Directions for this task:
Quote, word for word, the lines between the one holding "What's the angular difference between mahogany" and the one holding "outside floral fabric cushion at left.", inclusive.

Data shown:
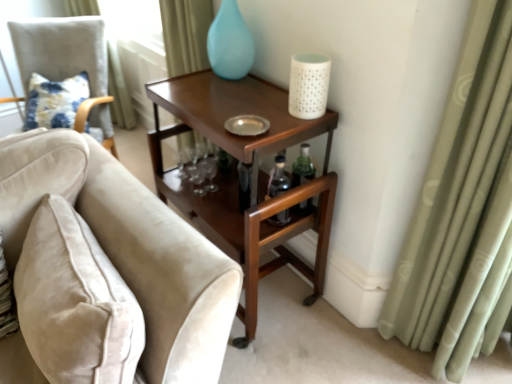
You are a GUI agent. You are given a task and a screenshot of the screen. Output one action in this format:
    pyautogui.click(x=<x>, y=<y>)
    Task: Click on the velvet beige sofa at left, marked as the 1th chair in a right-to-left arrangement
    
    Given the screenshot: What is the action you would take?
    pyautogui.click(x=130, y=248)

What is the approximate width of mahogany wood side table at upper right?

The width of mahogany wood side table at upper right is 47.94 centimeters.

I want to click on green fabric curtain at right, acting as the 2th curtain starting from the top, so click(x=463, y=211).

Where is `matte blue glass vase at upper center`? This screenshot has width=512, height=384. matte blue glass vase at upper center is located at coordinates point(230,43).

Describe the element at coordinates (62, 49) in the screenshot. This screenshot has height=384, width=512. I see `velvet beige chair at left, acting as the second chair starting from the front` at that location.

What do you see at coordinates (55, 101) in the screenshot?
I see `floral fabric cushion at left` at bounding box center [55, 101].

Where is `light green fabric curtain at upper left, which is counted as the 1th curtain, starting from the left`? This screenshot has width=512, height=384. light green fabric curtain at upper left, which is counted as the 1th curtain, starting from the left is located at coordinates (185, 34).

Looking at this image, is matte blue glass vase at upper center at the back of white textured candle at upper right?

No, white textured candle at upper right is not facing the opposite direction of matte blue glass vase at upper center.

Can you confirm if white textured candle at upper right is positioned to the right of matte blue glass vase at upper center?

Yes.

In the image, there is a white textured candle at upper right. Where is `glass vase above it (from the image's perspective)`? Image resolution: width=512 pixels, height=384 pixels. glass vase above it (from the image's perspective) is located at coordinates (230, 43).

Which is farther, (307, 114) or (225, 39)?

The point (225, 39) is farther from the camera.

From a real-world perspective, is velvet beige chair at left, the 1th chair when ordered from left to right, positioned above or below matte blue glass vase at upper center?

velvet beige chair at left, the 1th chair when ordered from left to right, is below matte blue glass vase at upper center.

Visually, is velvet beige chair at left, the 2th chair positioned from the right, positioned to the left or to the right of matte blue glass vase at upper center?

Based on their positions, velvet beige chair at left, the 2th chair positioned from the right, is located to the left of matte blue glass vase at upper center.

Where is `glass vase on the right of velvet beige chair at left, acting as the second chair starting from the front`? This screenshot has width=512, height=384. glass vase on the right of velvet beige chair at left, acting as the second chair starting from the front is located at coordinates (230, 43).

How different are the orientations of velvet beige chair at left, the 1th chair when ordered from left to right, and matte blue glass vase at upper center in degrees?

The angular difference between velvet beige chair at left, the 1th chair when ordered from left to right, and matte blue glass vase at upper center is 48.3 degrees.

Is white textured candle at upper right situated inside floral fabric cushion at left or outside?

white textured candle at upper right exists outside the volume of floral fabric cushion at left.

Is white textured candle at upper right closer to camera compared to floral fabric cushion at left?

Yes, it is in front of floral fabric cushion at left.

This screenshot has width=512, height=384. I want to click on candle holder that is below the floral fabric cushion at left (from the image's perspective), so click(x=309, y=85).

Measure the distance between white textured candle at upper right and floral fabric cushion at left.

They are 5.32 feet apart.

From the picture: Considering the sizes of objects velvet beige sofa at left, acting as the first chair starting from the front, and mahogany wood side table at upper right in the image provided, who is taller, velvet beige sofa at left, acting as the first chair starting from the front, or mahogany wood side table at upper right?

With more height is mahogany wood side table at upper right.

What's the angular difference between velvet beige sofa at left, acting as the first chair starting from the front, and mahogany wood side table at upper right's facing directions?

The facing directions of velvet beige sofa at left, acting as the first chair starting from the front, and mahogany wood side table at upper right are 87.3 degrees apart.

Which of these two, velvet beige sofa at left, which appears as the second chair when viewed from the left, or mahogany wood side table at upper right, is wider?

velvet beige sofa at left, which appears as the second chair when viewed from the left, is wider.

From the image's perspective, is velvet beige sofa at left, acting as the first chair starting from the front, under mahogany wood side table at upper right?

Yes, from the image's perspective, velvet beige sofa at left, acting as the first chair starting from the front, is below mahogany wood side table at upper right.

Between mahogany wood side table at upper right and velvet beige sofa at left, which appears as the second chair when viewed from the left, which one has smaller size?

With smaller size is velvet beige sofa at left, which appears as the second chair when viewed from the left.

From a real-world perspective, is mahogany wood side table at upper right beneath velvet beige sofa at left, acting as the first chair starting from the front?

Yes, from a real-world perspective, mahogany wood side table at upper right is below velvet beige sofa at left, acting as the first chair starting from the front.

What's the angular difference between mahogany wood side table at upper right and velvet beige sofa at left, arranged as the 2th chair when viewed from the back,'s facing directions?

mahogany wood side table at upper right and velvet beige sofa at left, arranged as the 2th chair when viewed from the back, are facing 87.3 degrees away from each other.

Does mahogany wood side table at upper right contain velvet beige sofa at left, arranged as the 2th chair when viewed from the back?

Definitely not — velvet beige sofa at left, arranged as the 2th chair when viewed from the back, is not inside mahogany wood side table at upper right.

In the scene shown: Is velvet beige chair at left, acting as the second chair starting from the front, inside or outside of floral fabric cushion at left?

velvet beige chair at left, acting as the second chair starting from the front, is outside floral fabric cushion at left.

Can you confirm if velvet beige chair at left, acting as the second chair starting from the front, is shorter than floral fabric cushion at left?

Incorrect, the height of velvet beige chair at left, acting as the second chair starting from the front, does not fall short of that of floral fabric cushion at left.

In the scene shown: Is velvet beige chair at left, the 1th chair when ordered from left to right, far from floral fabric cushion at left?

No, there isn't a large distance between velvet beige chair at left, the 1th chair when ordered from left to right, and floral fabric cushion at left.

From the picture: Which of these two, velvet beige chair at left, acting as the second chair starting from the front, or floral fabric cushion at left, is thinner?

floral fabric cushion at left.

In the image, is green fabric curtain at right, the 2th curtain when ordered from left to right, on the left side or the right side of matte blue glass vase at upper center?

green fabric curtain at right, the 2th curtain when ordered from left to right, is positioned on matte blue glass vase at upper center's right side.

Are green fabric curtain at right, which is the 1th curtain from front to back, and matte blue glass vase at upper center located far from each other?

No.

The image size is (512, 384). In order to click on glass vase behind the white textured candle at upper right in this screenshot , I will do `click(230, 43)`.

The width and height of the screenshot is (512, 384). Find the location of `glass vase that appears in front of the velvet beige chair at left, which is counted as the first chair, starting from the back`. glass vase that appears in front of the velvet beige chair at left, which is counted as the first chair, starting from the back is located at coordinates (230, 43).

Consider the image. From the image, which object appears to be nearer to white textured candle at upper right, velvet beige sofa at left, marked as the 1th chair in a right-to-left arrangement, or floral fabric cushion at left?

Among the two, velvet beige sofa at left, marked as the 1th chair in a right-to-left arrangement, is located nearer to white textured candle at upper right.

Considering their positions, is velvet beige chair at left, acting as the second chair starting from the front, positioned further to floral fabric cushion at left than matte blue glass vase at upper center?

matte blue glass vase at upper center is positioned further to the anchor floral fabric cushion at left.

When comparing their distances from green fabric curtain at right, which appears as the 1th curtain when ordered from the bottom, does white textured candle at upper right or velvet beige chair at left, the 1th chair when ordered from left to right, seem closer?

white textured candle at upper right is positioned closer to the anchor green fabric curtain at right, which appears as the 1th curtain when ordered from the bottom.

Based on their spatial positions, is matte blue glass vase at upper center or mahogany wood side table at upper right further from velvet beige sofa at left, arranged as the 2th chair when viewed from the back?

matte blue glass vase at upper center.

Which object lies further to the anchor point floral fabric cushion at left, velvet beige chair at left, the 2th chair positioned from the right, or mahogany wood side table at upper right?

mahogany wood side table at upper right.

Consider the image. Based on their spatial positions, is floral fabric cushion at left or velvet beige chair at left, acting as the second chair starting from the front, closer to white textured candle at upper right?

floral fabric cushion at left lies closer to white textured candle at upper right than the other object.

Looking at the image, which one is located further to velvet beige sofa at left, marked as the 1th chair in a right-to-left arrangement, green fabric curtain at right, which appears as the first curtain when viewed from the right, or floral fabric cushion at left?

The object further to velvet beige sofa at left, marked as the 1th chair in a right-to-left arrangement, is floral fabric cushion at left.

Looking at this image, estimate the real-world distances between objects in this image. Which object is closer to floral fabric cushion at left, green fabric curtain at right, positioned as the 2th curtain in back-to-front order, or mahogany wood side table at upper right?

Among the two, mahogany wood side table at upper right is located nearer to floral fabric cushion at left.

Identify the location of table between velvet beige sofa at left, acting as the first chair starting from the front, and floral fabric cushion at left, along the z-axis. Image resolution: width=512 pixels, height=384 pixels. (249, 176).

What are the coordinates of `glass vase between floral fabric cushion at left and mahogany wood side table at upper right` in the screenshot? It's located at (230, 43).

Image resolution: width=512 pixels, height=384 pixels. Identify the location of table between velvet beige sofa at left, arranged as the 2th chair when viewed from the back, and white textured candle at upper right from left to right. (249, 176).

This screenshot has height=384, width=512. I want to click on candle holder between velvet beige sofa at left, acting as the first chair starting from the front, and green fabric curtain at right, positioned as the 2th curtain in back-to-front order, in the horizontal direction, so click(x=309, y=85).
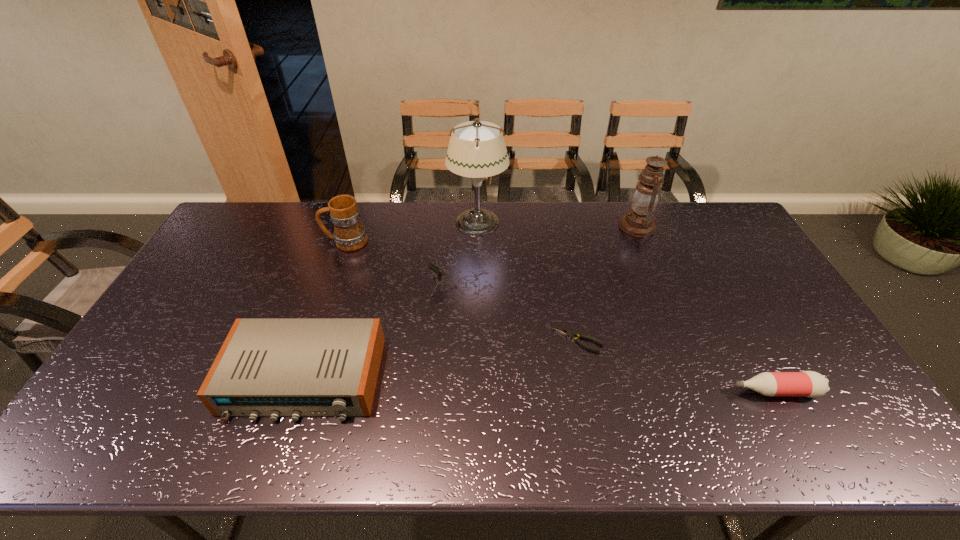
I want to click on oil lamp that is at the far edge, so click(638, 222).

The width and height of the screenshot is (960, 540). I want to click on mug that is at the far edge, so click(x=349, y=234).

Identify the location of object situated at the near edge. The width and height of the screenshot is (960, 540). (266, 367).

The image size is (960, 540). I want to click on object positioned at the right edge, so click(811, 384).

This screenshot has width=960, height=540. I want to click on free spot at the far edge of the desktop, so click(x=361, y=213).

The height and width of the screenshot is (540, 960). I want to click on blank space at the near edge, so click(337, 434).

Where is `free location at the left edge of the desktop`? Image resolution: width=960 pixels, height=540 pixels. free location at the left edge of the desktop is located at coordinates (183, 299).

I want to click on vacant space at the right edge of the desktop, so click(x=739, y=265).

You are a GUI agent. You are given a task and a screenshot of the screen. Output one action in this format:
    pyautogui.click(x=<x>, y=<y>)
    Task: Click on the vacant area that lies between the microphone and the sixth shortest object
    The image size is (960, 540).
    Given the screenshot: What is the action you would take?
    pyautogui.click(x=546, y=257)

You are a GUI agent. You are given a task and a screenshot of the screen. Output one action in this format:
    pyautogui.click(x=<x>, y=<y>)
    Task: Click on the vacant space in between the shortest object and the bottle
    The height and width of the screenshot is (540, 960).
    Given the screenshot: What is the action you would take?
    pyautogui.click(x=676, y=366)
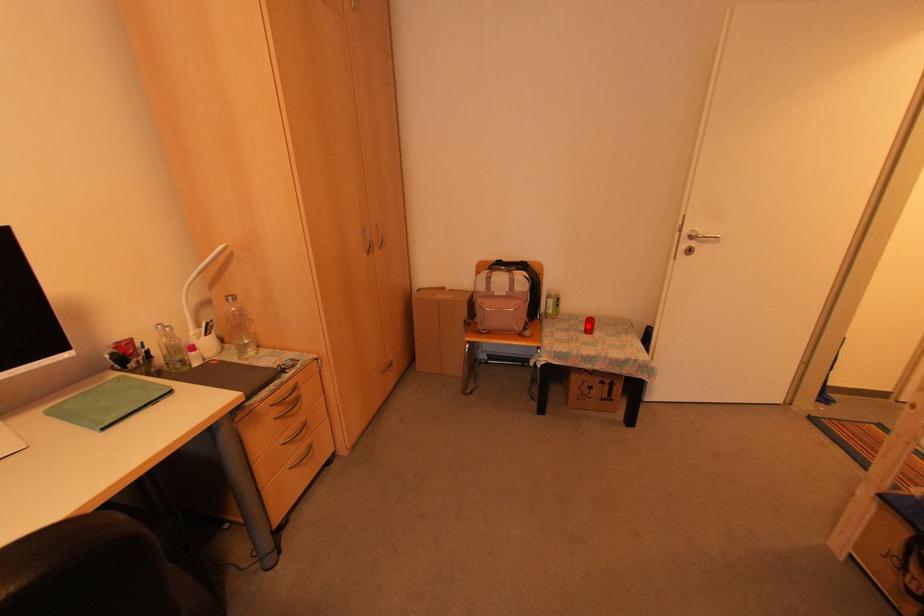
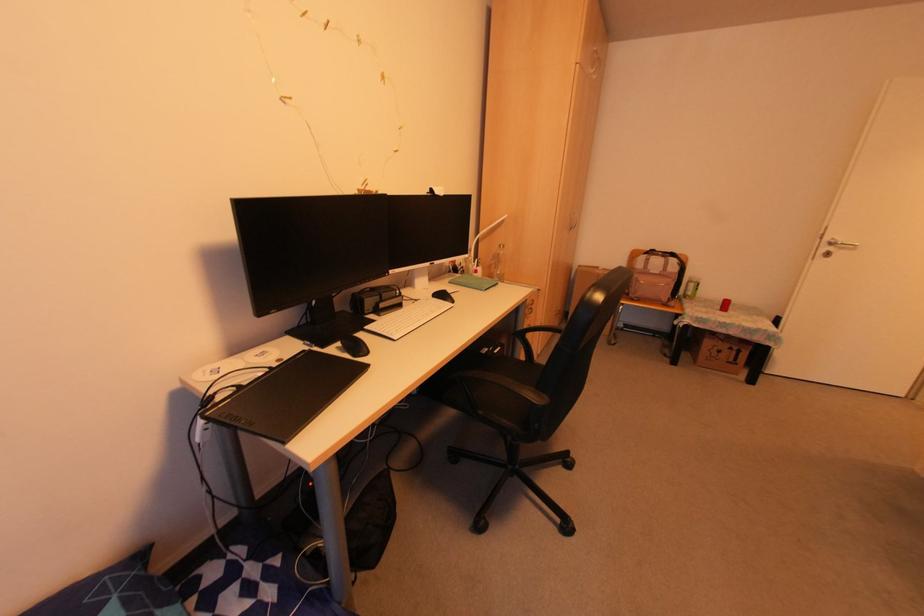
Question: I am providing you with two images of the same scene from different viewpoints. A red point is marked on the first image. At the location where the point appears in image 1, is it still visible in image 2?

Choices:
 (A) Yes
 (B) No

Answer: (A)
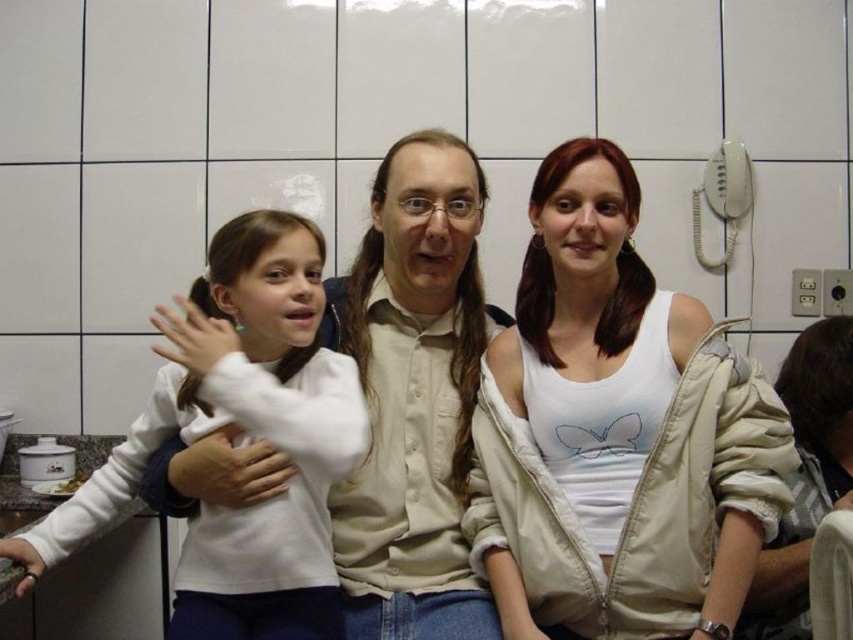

Answer:
What's the angular difference between mahogany wood side table at upper right and velvet beige sofa at left, arranged as the 2th chair when viewed from the back,'s facing directions?

mahogany wood side table at upper right and velvet beige sofa at left, arranged as the 2th chair when viewed from the back, are facing 87.3 degrees away from each other.

Does mahogany wood side table at upper right contain velvet beige sofa at left, arranged as the 2th chair when viewed from the back?

Definitely not — velvet beige sofa at left, arranged as the 2th chair when viewed from the back, is not inside mahogany wood side table at upper right.

In the scene shown: Is velvet beige chair at left, acting as the second chair starting from the front, inside or outside of floral fabric cushion at left?

velvet beige chair at left, acting as the second chair starting from the front, is outside floral fabric cushion at left.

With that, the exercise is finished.